Only the lines from the one with "Löffel (türkis) |" through the end of the material, both ends included, should be retyped exactly.

▶

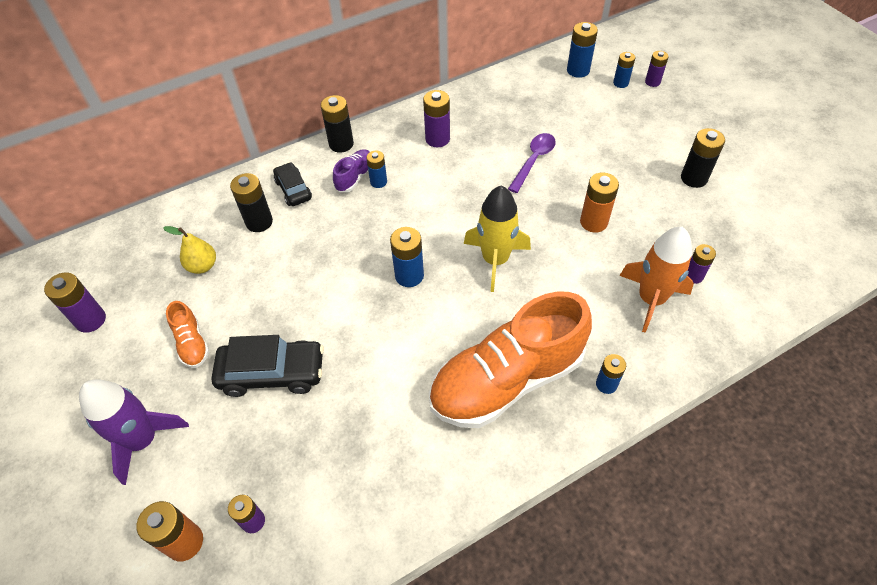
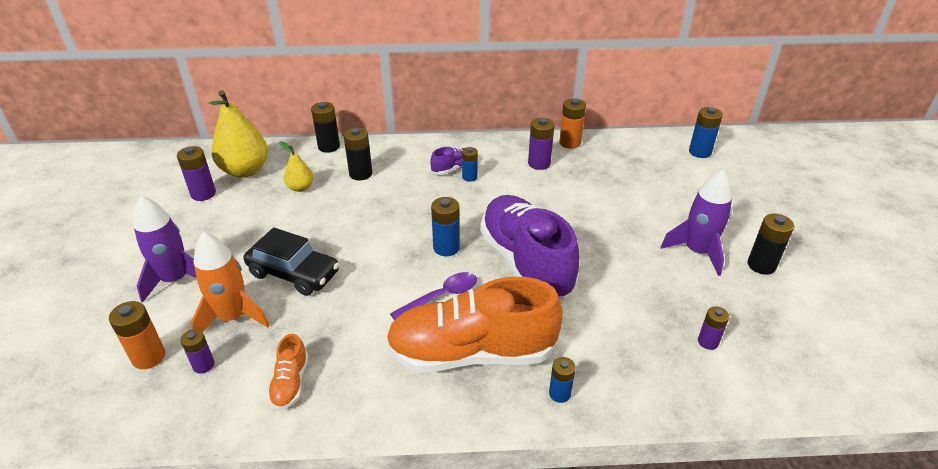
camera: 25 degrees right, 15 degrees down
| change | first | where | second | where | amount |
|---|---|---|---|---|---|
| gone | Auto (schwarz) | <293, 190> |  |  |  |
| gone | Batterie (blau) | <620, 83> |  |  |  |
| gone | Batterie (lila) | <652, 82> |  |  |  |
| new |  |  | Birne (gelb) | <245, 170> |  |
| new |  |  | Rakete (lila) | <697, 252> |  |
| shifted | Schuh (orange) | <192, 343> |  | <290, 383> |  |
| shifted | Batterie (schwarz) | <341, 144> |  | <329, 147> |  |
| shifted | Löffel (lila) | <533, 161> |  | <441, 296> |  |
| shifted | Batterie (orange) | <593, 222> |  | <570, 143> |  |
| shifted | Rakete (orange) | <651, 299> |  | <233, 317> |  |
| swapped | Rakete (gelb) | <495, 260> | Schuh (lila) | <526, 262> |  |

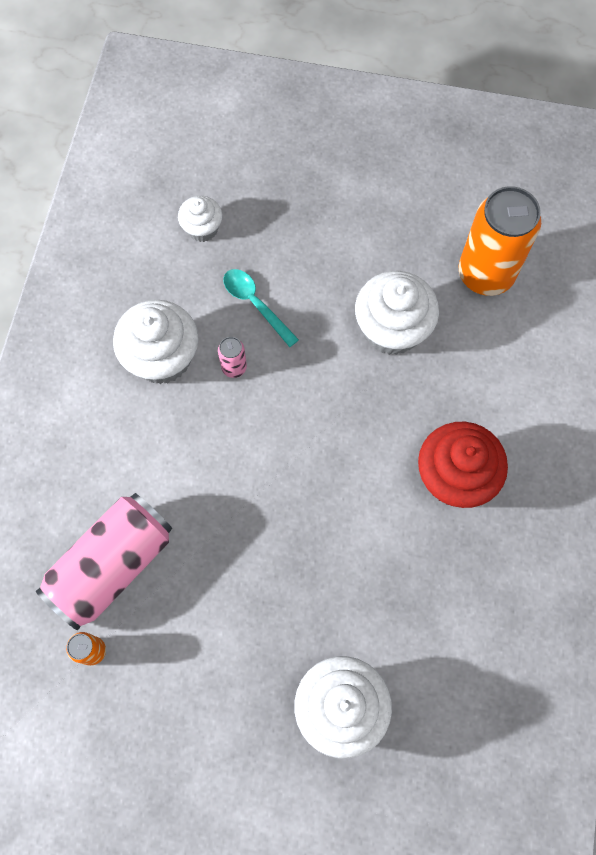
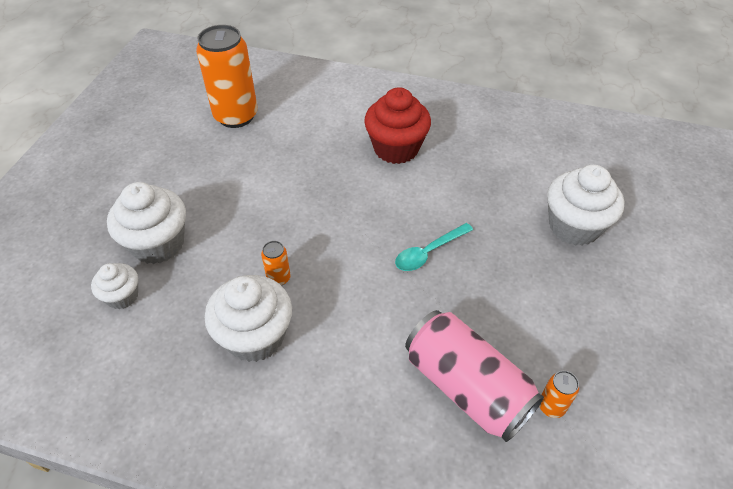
camera: 85 degrees left, 20 degrees down
| change | first | where | second | where | amount |
|---|---|---|---|---|---|
| shifted | Löffel (türkis) | <255, 304> |  | <428, 252> |  |
| shifted | Muffin (weiß) | <392, 329> |  | <158, 244> |  |
| repainted | Dose (rosa) | <234, 367> | Dose (orange) | <278, 278> |  |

◀

Completed task =>
| shifted | Löffel (türkis) | <255, 304> |  | <428, 252> |  |
| shifted | Muffin (weiß) | <392, 329> |  | <158, 244> |  |
| repainted | Dose (rosa) | <234, 367> | Dose (orange) | <278, 278> |  |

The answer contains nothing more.